[Object correspondence data]
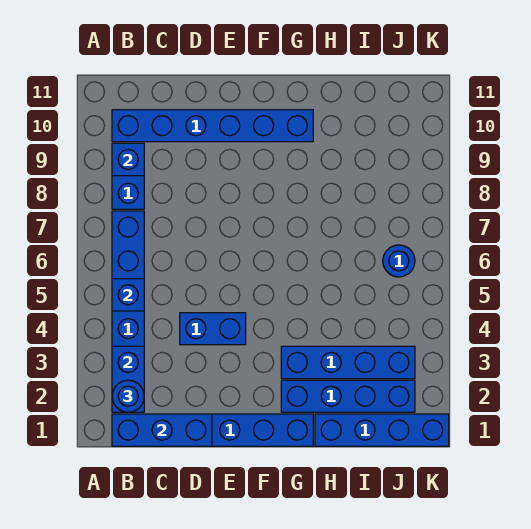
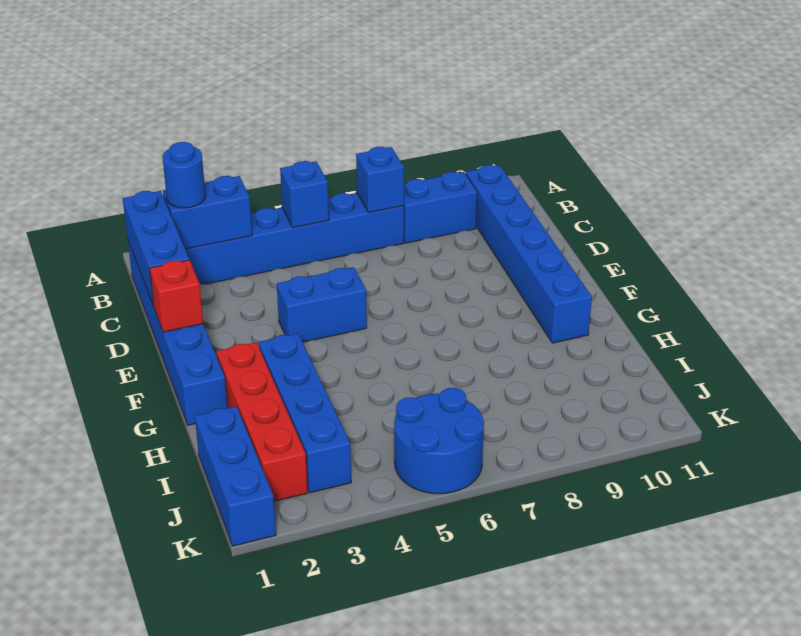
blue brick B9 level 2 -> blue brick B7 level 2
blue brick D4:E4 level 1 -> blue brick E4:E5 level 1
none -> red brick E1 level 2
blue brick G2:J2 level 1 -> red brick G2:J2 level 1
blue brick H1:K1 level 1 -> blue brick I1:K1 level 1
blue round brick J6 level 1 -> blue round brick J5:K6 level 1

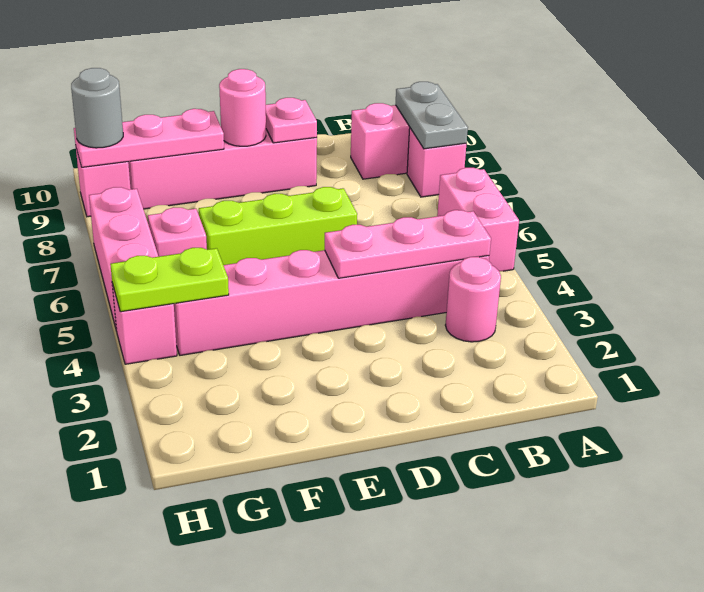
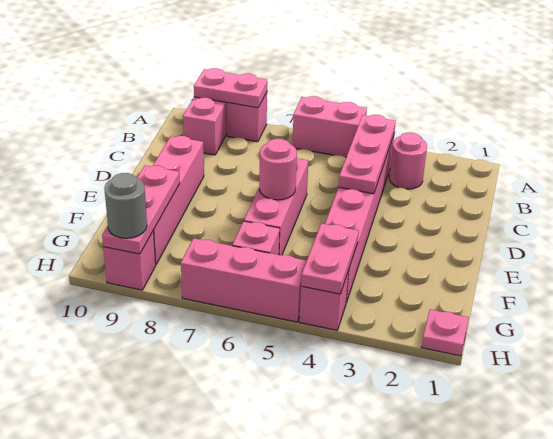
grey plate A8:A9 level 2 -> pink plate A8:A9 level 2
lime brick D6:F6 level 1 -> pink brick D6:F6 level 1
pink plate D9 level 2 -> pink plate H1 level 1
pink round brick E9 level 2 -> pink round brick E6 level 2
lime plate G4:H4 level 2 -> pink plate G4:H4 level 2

Problem description
All lines above starting at the one with "blue brick H1:K1" and ending at the one with "pink plate D9", inclusive, are to be printed again exactly, with the pictures left out.

Task solution
blue brick H1:K1 level 1 -> blue brick I1:K1 level 1
blue round brick J6 level 1 -> blue round brick J5:K6 level 1

grey plate A8:A9 level 2 -> pink plate A8:A9 level 2
lime brick D6:F6 level 1 -> pink brick D6:F6 level 1
pink plate D9 level 2 -> pink plate H1 level 1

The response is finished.